*Records provided*.
== Segment start ==

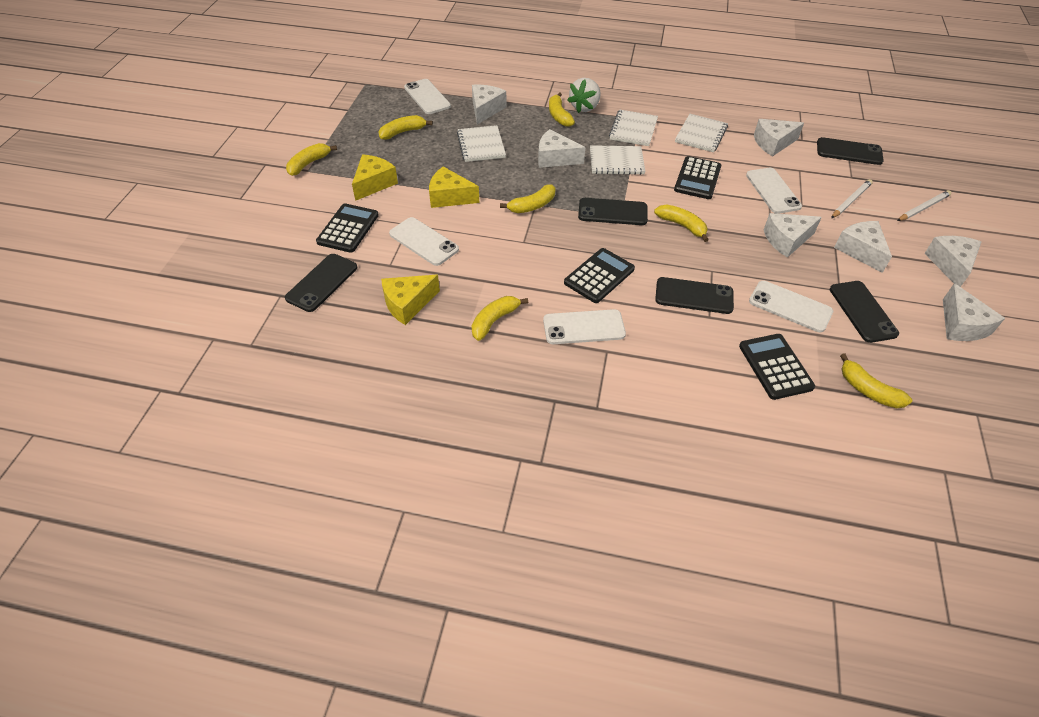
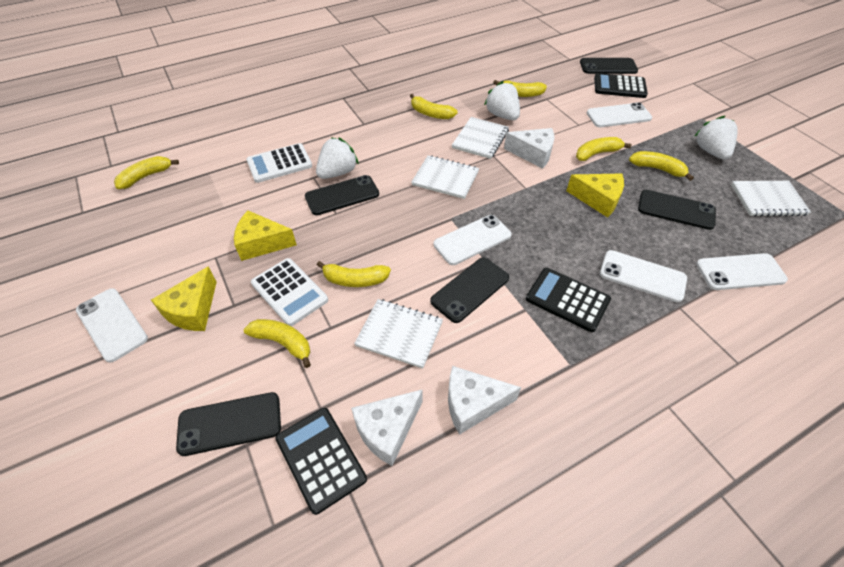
black calculator: [316,203,379,253] [564,248,635,303] [674,156,721,199] [739,334,815,400] = 4 -> [275,408,367,515] [526,268,611,332] [594,73,648,98] = 3
white calculator: none = 0 -> [246,143,312,183] [251,258,328,326] = 2
white cheese: [472,85,506,124] [538,129,586,168] [754,119,804,156] [764,213,822,258] [834,221,892,273] [924,236,981,287] [943,283,1005,341] = 7 -> [351,390,422,466] [448,366,521,435] [504,128,554,169] = 3
white pencil: [831,179,873,218] [897,190,951,221] = 2 -> none = 0
white strawberry: [567,78,601,113] = 1 -> [316,137,359,179] [484,81,520,120] [695,116,738,160] = 3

== Segment end ==

*Task prompt*. Every line in the data above that contains "calculator" needs to be copied.

*Your solution*.
black calculator: [316,203,379,253] [564,248,635,303] [674,156,721,199] [739,334,815,400] = 4 -> [275,408,367,515] [526,268,611,332] [594,73,648,98] = 3
white calculator: none = 0 -> [246,143,312,183] [251,258,328,326] = 2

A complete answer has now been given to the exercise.